(Dataset extract)
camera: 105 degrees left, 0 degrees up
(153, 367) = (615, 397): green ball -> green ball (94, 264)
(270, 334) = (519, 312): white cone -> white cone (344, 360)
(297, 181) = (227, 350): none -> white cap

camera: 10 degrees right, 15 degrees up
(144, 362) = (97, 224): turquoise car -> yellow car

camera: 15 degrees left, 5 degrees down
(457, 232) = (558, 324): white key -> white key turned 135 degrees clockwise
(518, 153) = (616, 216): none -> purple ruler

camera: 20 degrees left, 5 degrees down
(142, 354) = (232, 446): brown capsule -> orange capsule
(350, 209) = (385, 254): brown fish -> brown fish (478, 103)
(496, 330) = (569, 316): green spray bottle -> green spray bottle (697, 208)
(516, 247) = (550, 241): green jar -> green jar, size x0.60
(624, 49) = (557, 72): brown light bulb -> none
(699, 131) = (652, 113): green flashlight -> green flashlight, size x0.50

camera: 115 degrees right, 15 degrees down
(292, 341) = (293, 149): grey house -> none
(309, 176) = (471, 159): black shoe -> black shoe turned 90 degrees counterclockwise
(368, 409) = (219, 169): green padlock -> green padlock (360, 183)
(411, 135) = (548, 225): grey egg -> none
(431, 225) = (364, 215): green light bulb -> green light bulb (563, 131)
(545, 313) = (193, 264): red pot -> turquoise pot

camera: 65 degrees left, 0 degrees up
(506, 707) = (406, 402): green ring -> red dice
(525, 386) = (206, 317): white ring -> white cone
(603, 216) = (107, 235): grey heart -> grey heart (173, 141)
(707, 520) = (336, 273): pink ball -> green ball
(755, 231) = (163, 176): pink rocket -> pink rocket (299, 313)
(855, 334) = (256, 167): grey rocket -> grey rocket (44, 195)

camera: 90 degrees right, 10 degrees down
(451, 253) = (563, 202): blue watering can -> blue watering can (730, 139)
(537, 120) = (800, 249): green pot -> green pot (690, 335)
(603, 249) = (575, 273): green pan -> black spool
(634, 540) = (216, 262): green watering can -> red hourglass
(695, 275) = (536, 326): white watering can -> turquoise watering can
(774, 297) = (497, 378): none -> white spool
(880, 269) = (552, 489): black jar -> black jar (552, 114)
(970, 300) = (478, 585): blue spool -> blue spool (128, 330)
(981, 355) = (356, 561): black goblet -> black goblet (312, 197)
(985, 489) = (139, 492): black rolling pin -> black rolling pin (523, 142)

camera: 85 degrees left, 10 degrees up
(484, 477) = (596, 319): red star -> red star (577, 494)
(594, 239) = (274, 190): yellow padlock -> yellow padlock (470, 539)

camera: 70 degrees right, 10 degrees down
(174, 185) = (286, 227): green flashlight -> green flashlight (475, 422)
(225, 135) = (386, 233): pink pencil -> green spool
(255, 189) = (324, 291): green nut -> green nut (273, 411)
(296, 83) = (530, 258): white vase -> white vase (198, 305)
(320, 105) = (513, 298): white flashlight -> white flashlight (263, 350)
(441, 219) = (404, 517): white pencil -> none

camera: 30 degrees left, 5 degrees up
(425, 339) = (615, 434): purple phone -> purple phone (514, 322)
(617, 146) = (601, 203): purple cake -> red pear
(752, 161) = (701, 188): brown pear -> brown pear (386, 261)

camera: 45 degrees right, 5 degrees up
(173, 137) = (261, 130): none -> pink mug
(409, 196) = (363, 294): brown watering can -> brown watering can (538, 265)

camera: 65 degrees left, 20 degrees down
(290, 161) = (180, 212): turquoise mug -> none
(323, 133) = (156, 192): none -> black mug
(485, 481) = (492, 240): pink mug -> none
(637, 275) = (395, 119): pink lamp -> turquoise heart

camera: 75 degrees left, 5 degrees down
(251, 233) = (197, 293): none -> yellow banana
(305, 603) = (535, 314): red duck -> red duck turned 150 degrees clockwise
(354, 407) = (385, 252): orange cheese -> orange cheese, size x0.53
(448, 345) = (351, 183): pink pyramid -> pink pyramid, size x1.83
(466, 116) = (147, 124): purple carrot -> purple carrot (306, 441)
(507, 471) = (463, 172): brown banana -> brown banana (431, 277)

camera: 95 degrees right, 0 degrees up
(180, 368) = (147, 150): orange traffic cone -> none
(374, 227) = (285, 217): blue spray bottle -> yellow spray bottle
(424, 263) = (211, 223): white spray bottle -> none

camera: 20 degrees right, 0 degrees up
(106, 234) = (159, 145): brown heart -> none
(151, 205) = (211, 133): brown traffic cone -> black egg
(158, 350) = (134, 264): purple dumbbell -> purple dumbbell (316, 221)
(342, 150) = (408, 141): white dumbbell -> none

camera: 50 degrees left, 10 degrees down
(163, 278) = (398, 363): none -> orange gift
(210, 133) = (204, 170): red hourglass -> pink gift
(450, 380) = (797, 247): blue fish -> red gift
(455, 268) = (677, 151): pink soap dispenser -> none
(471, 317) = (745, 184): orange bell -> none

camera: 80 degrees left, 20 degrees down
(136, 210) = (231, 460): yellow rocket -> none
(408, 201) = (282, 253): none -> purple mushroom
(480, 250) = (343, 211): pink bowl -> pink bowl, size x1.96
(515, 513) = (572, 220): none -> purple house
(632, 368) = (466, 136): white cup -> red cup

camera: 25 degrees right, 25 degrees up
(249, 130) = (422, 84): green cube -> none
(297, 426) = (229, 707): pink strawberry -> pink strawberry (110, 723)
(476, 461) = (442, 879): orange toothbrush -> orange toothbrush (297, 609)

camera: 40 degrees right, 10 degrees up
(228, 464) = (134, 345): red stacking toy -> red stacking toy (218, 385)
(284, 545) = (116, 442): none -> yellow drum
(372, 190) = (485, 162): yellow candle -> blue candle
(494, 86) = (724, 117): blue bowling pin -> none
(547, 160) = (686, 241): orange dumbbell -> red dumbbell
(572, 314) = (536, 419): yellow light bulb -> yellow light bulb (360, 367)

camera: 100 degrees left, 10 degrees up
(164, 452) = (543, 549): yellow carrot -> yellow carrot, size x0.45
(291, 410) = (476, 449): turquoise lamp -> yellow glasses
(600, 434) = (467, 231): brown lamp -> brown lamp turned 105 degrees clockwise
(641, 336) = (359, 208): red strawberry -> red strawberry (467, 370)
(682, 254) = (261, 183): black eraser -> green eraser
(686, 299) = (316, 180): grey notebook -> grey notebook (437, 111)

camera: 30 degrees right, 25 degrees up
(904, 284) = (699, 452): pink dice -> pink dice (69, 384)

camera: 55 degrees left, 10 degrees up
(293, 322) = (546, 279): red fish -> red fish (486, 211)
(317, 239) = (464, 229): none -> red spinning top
(End Dataset extract)
| The task |
Every entry above needs to be written out again exactly.

| Exercise solution |
camera: 105 degrees left, 0 degrees up
(153, 367) = (615, 397): green ball -> green ball (94, 264)
(270, 334) = (519, 312): white cone -> white cone (344, 360)
(297, 181) = (227, 350): none -> white cap

camera: 10 degrees right, 15 degrees up
(144, 362) = (97, 224): turquoise car -> yellow car

camera: 15 degrees left, 5 degrees down
(457, 232) = (558, 324): white key -> white key turned 135 degrees clockwise
(518, 153) = (616, 216): none -> purple ruler

camera: 20 degrees left, 5 degrees down
(142, 354) = (232, 446): brown capsule -> orange capsule
(350, 209) = (385, 254): brown fish -> brown fish (478, 103)
(496, 330) = (569, 316): green spray bottle -> green spray bottle (697, 208)
(516, 247) = (550, 241): green jar -> green jar, size x0.60
(624, 49) = (557, 72): brown light bulb -> none
(699, 131) = (652, 113): green flashlight -> green flashlight, size x0.50

camera: 115 degrees right, 15 degrees down
(292, 341) = (293, 149): grey house -> none
(309, 176) = (471, 159): black shoe -> black shoe turned 90 degrees counterclockwise
(368, 409) = (219, 169): green padlock -> green padlock (360, 183)
(411, 135) = (548, 225): grey egg -> none
(431, 225) = (364, 215): green light bulb -> green light bulb (563, 131)
(545, 313) = (193, 264): red pot -> turquoise pot

camera: 65 degrees left, 0 degrees up
(506, 707) = (406, 402): green ring -> red dice
(525, 386) = (206, 317): white ring -> white cone
(603, 216) = (107, 235): grey heart -> grey heart (173, 141)
(707, 520) = (336, 273): pink ball -> green ball
(755, 231) = (163, 176): pink rocket -> pink rocket (299, 313)
(855, 334) = (256, 167): grey rocket -> grey rocket (44, 195)

camera: 90 degrees right, 10 degrees down
(451, 253) = (563, 202): blue watering can -> blue watering can (730, 139)
(537, 120) = (800, 249): green pot -> green pot (690, 335)
(603, 249) = (575, 273): green pan -> black spool
(634, 540) = (216, 262): green watering can -> red hourglass
(695, 275) = (536, 326): white watering can -> turquoise watering can
(774, 297) = (497, 378): none -> white spool
(880, 269) = (552, 489): black jar -> black jar (552, 114)
(970, 300) = (478, 585): blue spool -> blue spool (128, 330)
(981, 355) = (356, 561): black goblet -> black goblet (312, 197)
(985, 489) = (139, 492): black rolling pin -> black rolling pin (523, 142)

camera: 85 degrees left, 10 degrees up
(484, 477) = (596, 319): red star -> red star (577, 494)
(594, 239) = (274, 190): yellow padlock -> yellow padlock (470, 539)

camera: 70 degrees right, 10 degrees down
(174, 185) = (286, 227): green flashlight -> green flashlight (475, 422)
(225, 135) = (386, 233): pink pencil -> green spool
(255, 189) = (324, 291): green nut -> green nut (273, 411)
(296, 83) = (530, 258): white vase -> white vase (198, 305)
(320, 105) = (513, 298): white flashlight -> white flashlight (263, 350)
(441, 219) = (404, 517): white pencil -> none

camera: 30 degrees left, 5 degrees up
(425, 339) = (615, 434): purple phone -> purple phone (514, 322)
(617, 146) = (601, 203): purple cake -> red pear
(752, 161) = (701, 188): brown pear -> brown pear (386, 261)

camera: 45 degrees right, 5 degrees up
(173, 137) = (261, 130): none -> pink mug
(409, 196) = (363, 294): brown watering can -> brown watering can (538, 265)

camera: 65 degrees left, 20 degrees down
(290, 161) = (180, 212): turquoise mug -> none
(323, 133) = (156, 192): none -> black mug
(485, 481) = (492, 240): pink mug -> none
(637, 275) = (395, 119): pink lamp -> turquoise heart

camera: 75 degrees left, 5 degrees down
(251, 233) = (197, 293): none -> yellow banana
(305, 603) = (535, 314): red duck -> red duck turned 150 degrees clockwise
(354, 407) = (385, 252): orange cheese -> orange cheese, size x0.53
(448, 345) = (351, 183): pink pyramid -> pink pyramid, size x1.83
(466, 116) = (147, 124): purple carrot -> purple carrot (306, 441)
(507, 471) = (463, 172): brown banana -> brown banana (431, 277)

camera: 95 degrees right, 0 degrees up
(180, 368) = (147, 150): orange traffic cone -> none
(374, 227) = (285, 217): blue spray bottle -> yellow spray bottle
(424, 263) = (211, 223): white spray bottle -> none

camera: 20 degrees right, 0 degrees up
(106, 234) = (159, 145): brown heart -> none
(151, 205) = (211, 133): brown traffic cone -> black egg
(158, 350) = (134, 264): purple dumbbell -> purple dumbbell (316, 221)
(342, 150) = (408, 141): white dumbbell -> none

camera: 50 degrees left, 10 degrees down
(163, 278) = (398, 363): none -> orange gift
(210, 133) = (204, 170): red hourglass -> pink gift
(450, 380) = (797, 247): blue fish -> red gift
(455, 268) = (677, 151): pink soap dispenser -> none
(471, 317) = (745, 184): orange bell -> none

camera: 80 degrees left, 20 degrees down
(136, 210) = (231, 460): yellow rocket -> none
(408, 201) = (282, 253): none -> purple mushroom
(480, 250) = (343, 211): pink bowl -> pink bowl, size x1.96
(515, 513) = (572, 220): none -> purple house
(632, 368) = (466, 136): white cup -> red cup

camera: 25 degrees right, 25 degrees up
(249, 130) = (422, 84): green cube -> none
(297, 426) = (229, 707): pink strawberry -> pink strawberry (110, 723)
(476, 461) = (442, 879): orange toothbrush -> orange toothbrush (297, 609)

camera: 40 degrees right, 10 degrees up
(228, 464) = (134, 345): red stacking toy -> red stacking toy (218, 385)
(284, 545) = (116, 442): none -> yellow drum
(372, 190) = (485, 162): yellow candle -> blue candle
(494, 86) = (724, 117): blue bowling pin -> none
(547, 160) = (686, 241): orange dumbbell -> red dumbbell
(572, 314) = (536, 419): yellow light bulb -> yellow light bulb (360, 367)

camera: 100 degrees left, 10 degrees up
(164, 452) = (543, 549): yellow carrot -> yellow carrot, size x0.45
(291, 410) = (476, 449): turquoise lamp -> yellow glasses
(600, 434) = (467, 231): brown lamp -> brown lamp turned 105 degrees clockwise
(641, 336) = (359, 208): red strawberry -> red strawberry (467, 370)
(682, 254) = (261, 183): black eraser -> green eraser
(686, 299) = (316, 180): grey notebook -> grey notebook (437, 111)

camera: 30 degrees right, 25 degrees up
(904, 284) = (699, 452): pink dice -> pink dice (69, 384)

camera: 55 degrees left, 10 degrees up
(293, 322) = (546, 279): red fish -> red fish (486, 211)
(317, 239) = (464, 229): none -> red spinning top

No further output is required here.